## Work to be completed
Nothing but the lines from the top of the following entries through the line with "R13: 1.5k (SIG, VN) -> 33k (SIG, VN)" should be printed, exactly as they are.

Segment Open

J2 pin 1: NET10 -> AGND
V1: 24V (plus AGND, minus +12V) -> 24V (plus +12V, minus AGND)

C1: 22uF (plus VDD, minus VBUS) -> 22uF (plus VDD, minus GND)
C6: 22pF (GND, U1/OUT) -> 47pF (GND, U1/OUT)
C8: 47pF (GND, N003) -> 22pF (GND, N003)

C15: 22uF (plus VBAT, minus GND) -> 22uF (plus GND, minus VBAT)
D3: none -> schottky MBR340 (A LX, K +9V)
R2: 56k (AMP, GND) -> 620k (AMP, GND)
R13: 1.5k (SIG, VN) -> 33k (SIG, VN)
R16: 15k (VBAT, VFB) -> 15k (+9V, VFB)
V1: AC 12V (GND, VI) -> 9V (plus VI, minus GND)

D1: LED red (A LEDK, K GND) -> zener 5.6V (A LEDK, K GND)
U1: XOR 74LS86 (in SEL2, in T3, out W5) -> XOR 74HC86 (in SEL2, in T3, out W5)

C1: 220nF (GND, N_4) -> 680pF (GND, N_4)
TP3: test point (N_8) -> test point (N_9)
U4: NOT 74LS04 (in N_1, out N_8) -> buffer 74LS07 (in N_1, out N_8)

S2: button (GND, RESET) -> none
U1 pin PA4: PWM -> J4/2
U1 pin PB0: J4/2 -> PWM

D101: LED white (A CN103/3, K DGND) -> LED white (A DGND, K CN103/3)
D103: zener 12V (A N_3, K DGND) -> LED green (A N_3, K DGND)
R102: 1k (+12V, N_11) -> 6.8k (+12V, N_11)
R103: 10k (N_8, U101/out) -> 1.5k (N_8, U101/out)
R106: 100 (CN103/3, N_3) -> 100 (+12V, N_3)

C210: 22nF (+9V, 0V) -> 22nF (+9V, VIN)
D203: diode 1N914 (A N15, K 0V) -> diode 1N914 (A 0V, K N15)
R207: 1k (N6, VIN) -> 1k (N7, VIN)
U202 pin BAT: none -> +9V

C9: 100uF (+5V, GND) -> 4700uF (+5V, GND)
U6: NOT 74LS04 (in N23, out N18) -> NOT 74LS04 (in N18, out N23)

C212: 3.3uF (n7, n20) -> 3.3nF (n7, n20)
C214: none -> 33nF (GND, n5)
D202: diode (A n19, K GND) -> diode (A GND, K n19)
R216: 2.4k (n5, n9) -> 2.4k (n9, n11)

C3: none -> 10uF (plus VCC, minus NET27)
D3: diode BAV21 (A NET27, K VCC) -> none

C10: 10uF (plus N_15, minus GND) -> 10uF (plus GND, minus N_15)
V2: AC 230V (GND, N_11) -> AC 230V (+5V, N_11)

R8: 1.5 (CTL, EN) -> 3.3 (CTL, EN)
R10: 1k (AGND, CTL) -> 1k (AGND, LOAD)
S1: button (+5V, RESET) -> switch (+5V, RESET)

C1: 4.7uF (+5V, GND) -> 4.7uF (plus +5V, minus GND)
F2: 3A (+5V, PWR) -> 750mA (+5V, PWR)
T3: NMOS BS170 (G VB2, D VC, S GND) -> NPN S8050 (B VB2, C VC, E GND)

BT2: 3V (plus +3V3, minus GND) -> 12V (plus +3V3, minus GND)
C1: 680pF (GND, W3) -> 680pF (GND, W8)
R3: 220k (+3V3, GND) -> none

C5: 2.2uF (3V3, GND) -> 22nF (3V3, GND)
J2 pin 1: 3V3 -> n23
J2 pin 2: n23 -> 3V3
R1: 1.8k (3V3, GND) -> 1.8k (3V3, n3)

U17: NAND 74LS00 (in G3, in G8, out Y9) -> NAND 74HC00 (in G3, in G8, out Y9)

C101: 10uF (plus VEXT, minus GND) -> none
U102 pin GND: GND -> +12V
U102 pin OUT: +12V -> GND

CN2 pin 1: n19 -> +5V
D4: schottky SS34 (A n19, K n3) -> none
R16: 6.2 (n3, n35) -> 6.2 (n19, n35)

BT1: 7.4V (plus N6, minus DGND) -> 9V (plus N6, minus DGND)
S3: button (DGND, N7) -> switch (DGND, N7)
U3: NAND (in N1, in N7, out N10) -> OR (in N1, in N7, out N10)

Segment Closed

## Final answer
J2 pin 1: NET10 -> AGND
V1: 24V (plus AGND, minus +12V) -> 24V (plus +12V, minus AGND)

C1: 22uF (plus VDD, minus VBUS) -> 22uF (plus VDD, minus GND)
C6: 22pF (GND, U1/OUT) -> 47pF (GND, U1/OUT)
C8: 47pF (GND, N003) -> 22pF (GND, N003)

C15: 22uF (plus VBAT, minus GND) -> 22uF (plus GND, minus VBAT)
D3: none -> schottky MBR340 (A LX, K +9V)
R2: 56k (AMP, GND) -> 620k (AMP, GND)
R13: 1.5k (SIG, VN) -> 33k (SIG, VN)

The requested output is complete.